About this exercise:
Only one stretch of the listing below is wanted. Give it again exactly, from the line with "D6: diode 1N4148" through the line with "JP1 pin 2: VCC -> GND".

┏━━

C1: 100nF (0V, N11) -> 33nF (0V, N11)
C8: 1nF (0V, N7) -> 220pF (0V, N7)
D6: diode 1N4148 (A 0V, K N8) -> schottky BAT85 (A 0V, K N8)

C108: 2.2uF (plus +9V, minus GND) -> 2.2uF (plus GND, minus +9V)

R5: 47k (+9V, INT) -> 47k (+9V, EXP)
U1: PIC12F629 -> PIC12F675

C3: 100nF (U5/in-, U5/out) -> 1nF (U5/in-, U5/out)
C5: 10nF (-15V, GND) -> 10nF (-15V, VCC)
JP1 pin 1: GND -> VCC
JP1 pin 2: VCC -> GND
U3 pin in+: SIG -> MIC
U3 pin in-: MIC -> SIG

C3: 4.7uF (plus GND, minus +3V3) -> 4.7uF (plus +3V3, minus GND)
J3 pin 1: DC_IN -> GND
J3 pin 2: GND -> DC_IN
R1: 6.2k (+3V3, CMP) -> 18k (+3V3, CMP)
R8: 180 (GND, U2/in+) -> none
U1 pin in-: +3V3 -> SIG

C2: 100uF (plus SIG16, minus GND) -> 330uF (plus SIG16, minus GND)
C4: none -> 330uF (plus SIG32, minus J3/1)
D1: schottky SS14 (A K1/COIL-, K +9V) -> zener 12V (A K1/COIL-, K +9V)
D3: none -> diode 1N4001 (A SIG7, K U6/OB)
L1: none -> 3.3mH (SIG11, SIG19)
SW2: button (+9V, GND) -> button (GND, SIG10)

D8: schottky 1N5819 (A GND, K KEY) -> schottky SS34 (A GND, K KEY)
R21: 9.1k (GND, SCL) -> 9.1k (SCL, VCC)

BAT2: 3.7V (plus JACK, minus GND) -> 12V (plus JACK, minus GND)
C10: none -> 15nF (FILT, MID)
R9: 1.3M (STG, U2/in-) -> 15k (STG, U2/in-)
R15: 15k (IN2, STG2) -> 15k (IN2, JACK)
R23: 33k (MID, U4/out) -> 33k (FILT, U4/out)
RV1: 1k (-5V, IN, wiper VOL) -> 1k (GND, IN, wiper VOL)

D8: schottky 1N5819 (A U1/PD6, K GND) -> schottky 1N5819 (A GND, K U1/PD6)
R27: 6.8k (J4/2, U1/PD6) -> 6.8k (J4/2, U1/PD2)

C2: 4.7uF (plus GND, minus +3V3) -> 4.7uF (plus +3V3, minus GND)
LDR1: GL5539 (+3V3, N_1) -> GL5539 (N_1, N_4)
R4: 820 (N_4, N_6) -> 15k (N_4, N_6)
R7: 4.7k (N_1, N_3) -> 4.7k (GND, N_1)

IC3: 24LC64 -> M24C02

┗━━

Response to the exercise:
D6: diode 1N4148 (A 0V, K N8) -> schottky BAT85 (A 0V, K N8)

C108: 2.2uF (plus +9V, minus GND) -> 2.2uF (plus GND, minus +9V)

R5: 47k (+9V, INT) -> 47k (+9V, EXP)
U1: PIC12F629 -> PIC12F675

C3: 100nF (U5/in-, U5/out) -> 1nF (U5/in-, U5/out)
C5: 10nF (-15V, GND) -> 10nF (-15V, VCC)
JP1 pin 1: GND -> VCC
JP1 pin 2: VCC -> GND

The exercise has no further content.